- **What to produce**: Select from the records below every line that has the word "counterclockwise" in it.

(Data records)
..........

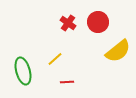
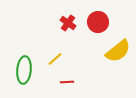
green ellipse: moved 1 px right, 1 px up; rotated 20 degrees clockwise
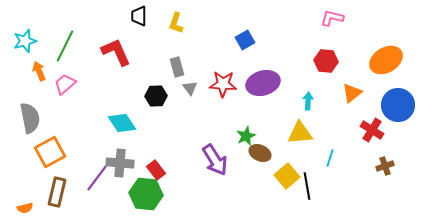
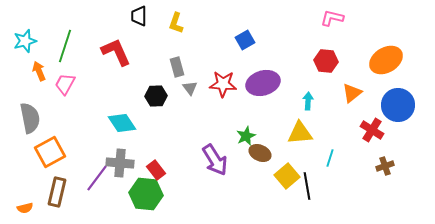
green line: rotated 8 degrees counterclockwise
pink trapezoid: rotated 20 degrees counterclockwise
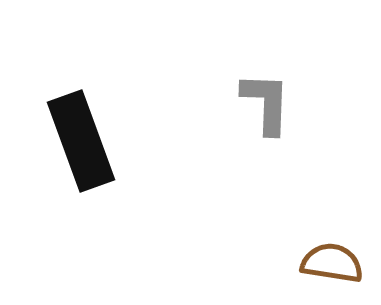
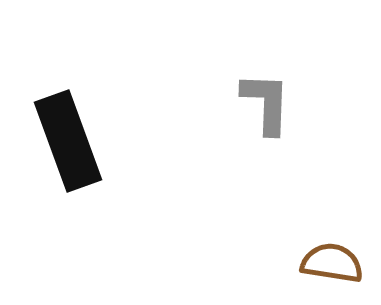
black rectangle: moved 13 px left
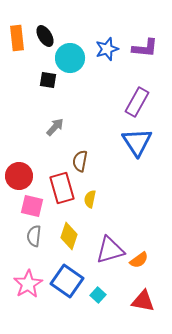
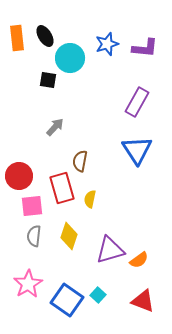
blue star: moved 5 px up
blue triangle: moved 8 px down
pink square: rotated 20 degrees counterclockwise
blue square: moved 19 px down
red triangle: rotated 10 degrees clockwise
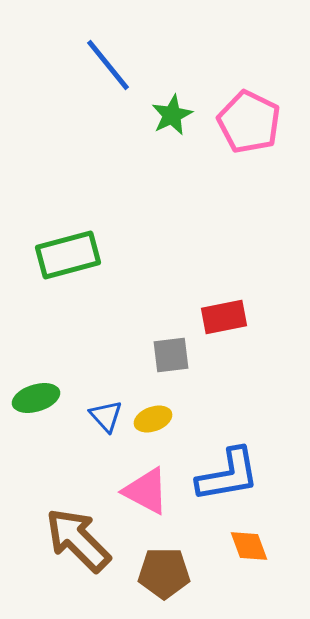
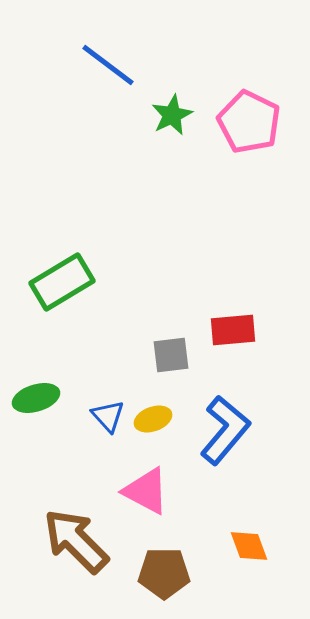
blue line: rotated 14 degrees counterclockwise
green rectangle: moved 6 px left, 27 px down; rotated 16 degrees counterclockwise
red rectangle: moved 9 px right, 13 px down; rotated 6 degrees clockwise
blue triangle: moved 2 px right
blue L-shape: moved 3 px left, 45 px up; rotated 40 degrees counterclockwise
brown arrow: moved 2 px left, 1 px down
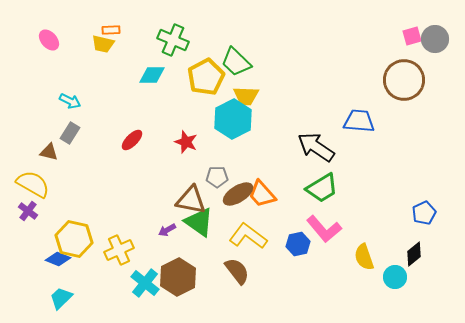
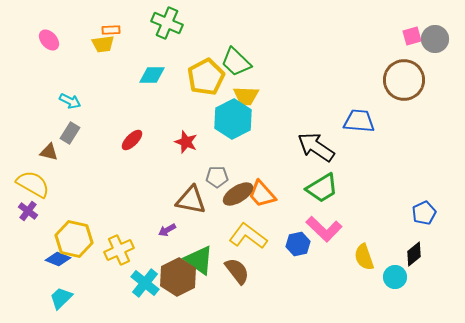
green cross at (173, 40): moved 6 px left, 17 px up
yellow trapezoid at (103, 44): rotated 20 degrees counterclockwise
green triangle at (199, 222): moved 38 px down
pink L-shape at (324, 229): rotated 6 degrees counterclockwise
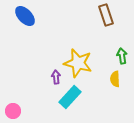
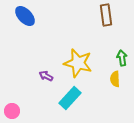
brown rectangle: rotated 10 degrees clockwise
green arrow: moved 2 px down
purple arrow: moved 10 px left, 1 px up; rotated 56 degrees counterclockwise
cyan rectangle: moved 1 px down
pink circle: moved 1 px left
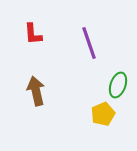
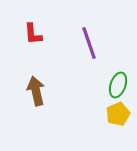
yellow pentagon: moved 15 px right
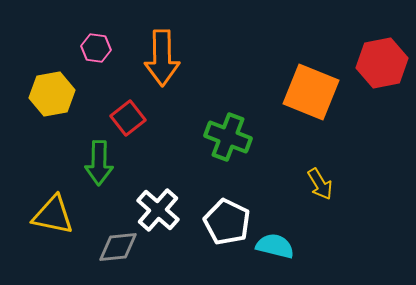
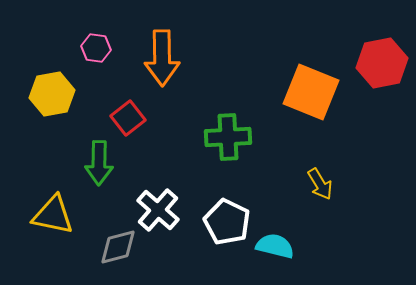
green cross: rotated 24 degrees counterclockwise
gray diamond: rotated 9 degrees counterclockwise
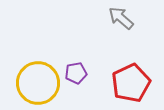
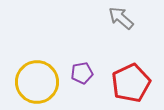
purple pentagon: moved 6 px right
yellow circle: moved 1 px left, 1 px up
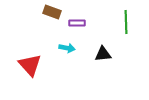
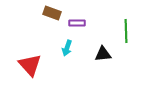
brown rectangle: moved 1 px down
green line: moved 9 px down
cyan arrow: rotated 98 degrees clockwise
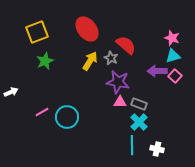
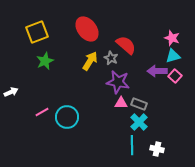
pink triangle: moved 1 px right, 1 px down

..........

- **Answer section**:
green line: rotated 8 degrees counterclockwise
pink trapezoid: rotated 20 degrees counterclockwise
pink square: rotated 20 degrees counterclockwise
blue line: rotated 14 degrees counterclockwise
green rectangle: moved 6 px left, 27 px down; rotated 16 degrees counterclockwise
blue L-shape: moved 3 px left, 45 px up; rotated 40 degrees counterclockwise
yellow trapezoid at (103, 44): rotated 20 degrees counterclockwise
pink L-shape at (324, 229): rotated 6 degrees counterclockwise
purple arrow: moved 10 px left, 1 px up; rotated 56 degrees counterclockwise
green cross: rotated 24 degrees counterclockwise
gray diamond: rotated 9 degrees counterclockwise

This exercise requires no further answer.